## Task to carry out
After locating the line that contains "wedge/yellow (no. 2" in the listing below, write out that line and every following line exactly, with no other output.

## Information supplied
>>>>

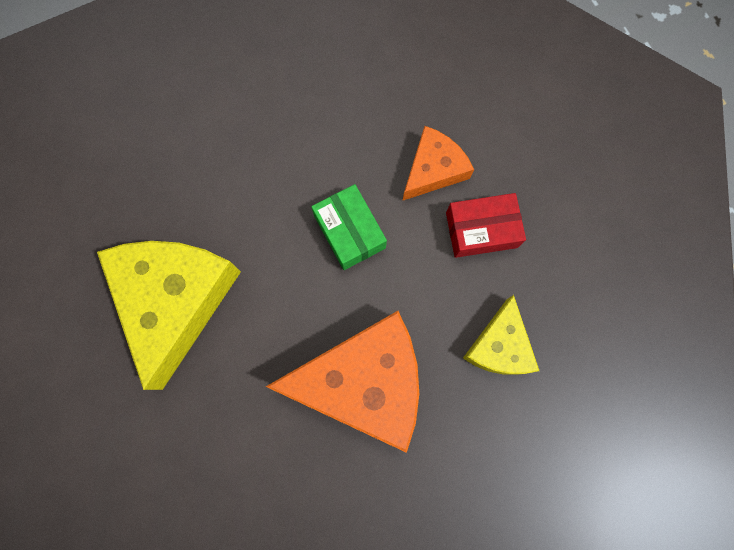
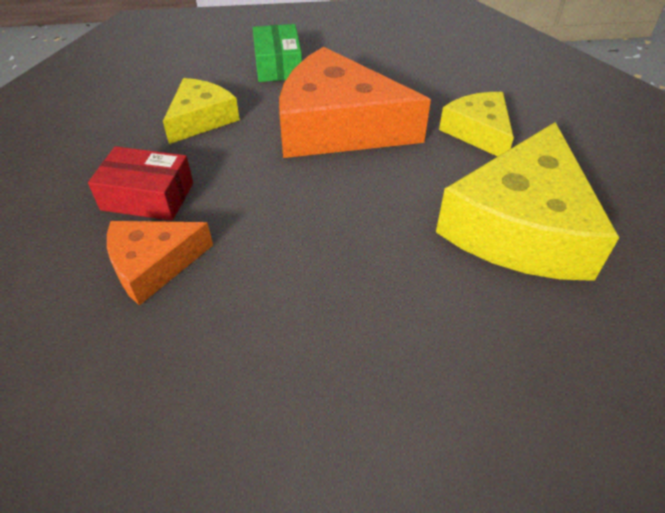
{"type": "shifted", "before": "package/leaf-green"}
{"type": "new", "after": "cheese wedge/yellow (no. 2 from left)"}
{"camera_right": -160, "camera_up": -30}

<<<<

## Worked solution
{"type": "new", "after": "cheese wedge/yellow (no. 2 from left)"}
{"camera_right": -160, "camera_up": -30}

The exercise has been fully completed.